#### Directive:
Locate the lines that hold the string "across". Copy every such line.

↓↓↓

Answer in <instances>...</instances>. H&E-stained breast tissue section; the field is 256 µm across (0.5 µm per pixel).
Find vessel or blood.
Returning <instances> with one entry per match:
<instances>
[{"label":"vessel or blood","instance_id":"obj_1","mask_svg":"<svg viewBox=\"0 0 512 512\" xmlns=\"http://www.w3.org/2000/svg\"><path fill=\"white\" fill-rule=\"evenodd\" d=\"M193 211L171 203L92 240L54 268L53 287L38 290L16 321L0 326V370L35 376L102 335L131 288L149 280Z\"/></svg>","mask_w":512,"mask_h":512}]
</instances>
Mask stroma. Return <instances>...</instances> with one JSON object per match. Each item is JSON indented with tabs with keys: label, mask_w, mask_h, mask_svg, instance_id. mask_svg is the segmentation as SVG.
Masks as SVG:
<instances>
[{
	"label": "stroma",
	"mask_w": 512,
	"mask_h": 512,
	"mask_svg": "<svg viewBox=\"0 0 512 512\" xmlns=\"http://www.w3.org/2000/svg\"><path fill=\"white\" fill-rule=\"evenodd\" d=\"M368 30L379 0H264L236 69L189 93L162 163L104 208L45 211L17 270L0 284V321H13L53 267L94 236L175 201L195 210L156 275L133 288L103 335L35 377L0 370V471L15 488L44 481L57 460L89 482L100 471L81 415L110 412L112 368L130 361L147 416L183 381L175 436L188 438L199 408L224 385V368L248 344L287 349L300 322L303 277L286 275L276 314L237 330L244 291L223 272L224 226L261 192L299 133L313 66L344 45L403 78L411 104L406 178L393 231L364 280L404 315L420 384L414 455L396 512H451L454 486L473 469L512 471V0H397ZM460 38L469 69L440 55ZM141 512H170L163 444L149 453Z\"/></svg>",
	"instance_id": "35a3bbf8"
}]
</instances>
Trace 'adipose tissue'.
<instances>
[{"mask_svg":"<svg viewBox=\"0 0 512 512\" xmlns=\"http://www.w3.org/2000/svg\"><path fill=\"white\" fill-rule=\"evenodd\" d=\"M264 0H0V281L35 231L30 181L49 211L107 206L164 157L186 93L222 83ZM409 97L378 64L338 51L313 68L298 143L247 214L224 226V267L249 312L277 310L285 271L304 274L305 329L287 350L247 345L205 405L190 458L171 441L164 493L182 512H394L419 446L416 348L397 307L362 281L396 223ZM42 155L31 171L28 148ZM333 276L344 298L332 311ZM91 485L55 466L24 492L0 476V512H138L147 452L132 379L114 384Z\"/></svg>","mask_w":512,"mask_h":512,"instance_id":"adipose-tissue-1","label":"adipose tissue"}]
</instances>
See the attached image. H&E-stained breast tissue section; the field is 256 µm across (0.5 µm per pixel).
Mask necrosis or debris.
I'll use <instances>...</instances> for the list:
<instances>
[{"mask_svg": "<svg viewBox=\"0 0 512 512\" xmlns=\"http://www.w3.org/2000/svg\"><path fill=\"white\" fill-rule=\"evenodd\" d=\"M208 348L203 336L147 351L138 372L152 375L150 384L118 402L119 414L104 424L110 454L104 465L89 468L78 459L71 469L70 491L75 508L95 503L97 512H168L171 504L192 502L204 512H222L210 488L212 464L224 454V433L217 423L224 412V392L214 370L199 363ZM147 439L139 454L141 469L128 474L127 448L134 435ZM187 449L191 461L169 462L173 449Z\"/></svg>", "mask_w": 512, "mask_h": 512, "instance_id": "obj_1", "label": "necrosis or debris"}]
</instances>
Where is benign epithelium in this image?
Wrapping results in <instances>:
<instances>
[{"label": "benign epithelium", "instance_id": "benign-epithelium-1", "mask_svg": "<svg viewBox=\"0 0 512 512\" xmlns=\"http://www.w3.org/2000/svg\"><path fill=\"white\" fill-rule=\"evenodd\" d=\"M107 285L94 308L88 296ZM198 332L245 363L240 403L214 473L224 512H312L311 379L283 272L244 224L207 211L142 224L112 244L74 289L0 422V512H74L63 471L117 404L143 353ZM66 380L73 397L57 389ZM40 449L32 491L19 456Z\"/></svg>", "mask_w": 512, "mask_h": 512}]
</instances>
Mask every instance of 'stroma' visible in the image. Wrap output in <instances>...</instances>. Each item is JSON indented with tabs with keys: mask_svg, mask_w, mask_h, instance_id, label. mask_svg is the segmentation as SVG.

↑↑↑

#### Output for this exercise:
Answer in <instances>...</instances>. H&E-stained breast tissue section; the field is 256 µm across (0.5 µm per pixel).
See the attached image. H&E-stained breast tissue section; the field is 256 µm across (0.5 µm per pixel).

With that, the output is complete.